## What is being asked
Print only the lines below, from the very first to the one containing "brown L-shape: (253, 78) -> (474, 81), moved", exactly as they stand. Do not print pictures.

[Material shown Boundary: Start]

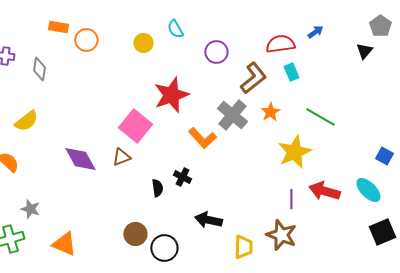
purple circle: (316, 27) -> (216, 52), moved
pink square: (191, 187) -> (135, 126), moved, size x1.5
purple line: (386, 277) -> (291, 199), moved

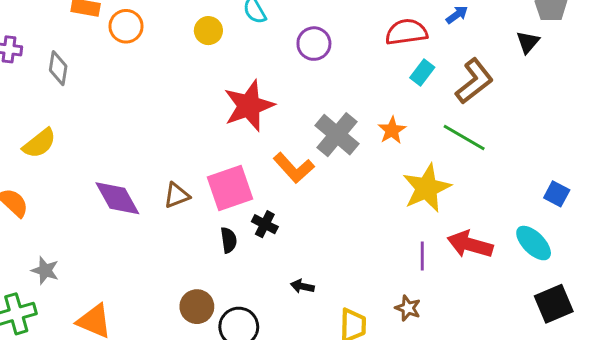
cyan rectangle: (291, 72) -> (422, 72), turned 60
brown L-shape: (253, 78) -> (474, 81), moved
pink square: (135, 126) -> (230, 188), moved, turned 32
black arrow: (208, 220) -> (302, 286), size x0.6
brown star: (281, 235) -> (408, 308), size x0.6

[Material shown Boundary: End]

## Answer to this problem
purple circle: (316, 27) -> (216, 52), moved
pink square: (191, 187) -> (135, 126), moved, size x1.5
purple line: (386, 277) -> (291, 199), moved

cyan rectangle: (291, 72) -> (422, 72), turned 60
brown L-shape: (253, 78) -> (474, 81), moved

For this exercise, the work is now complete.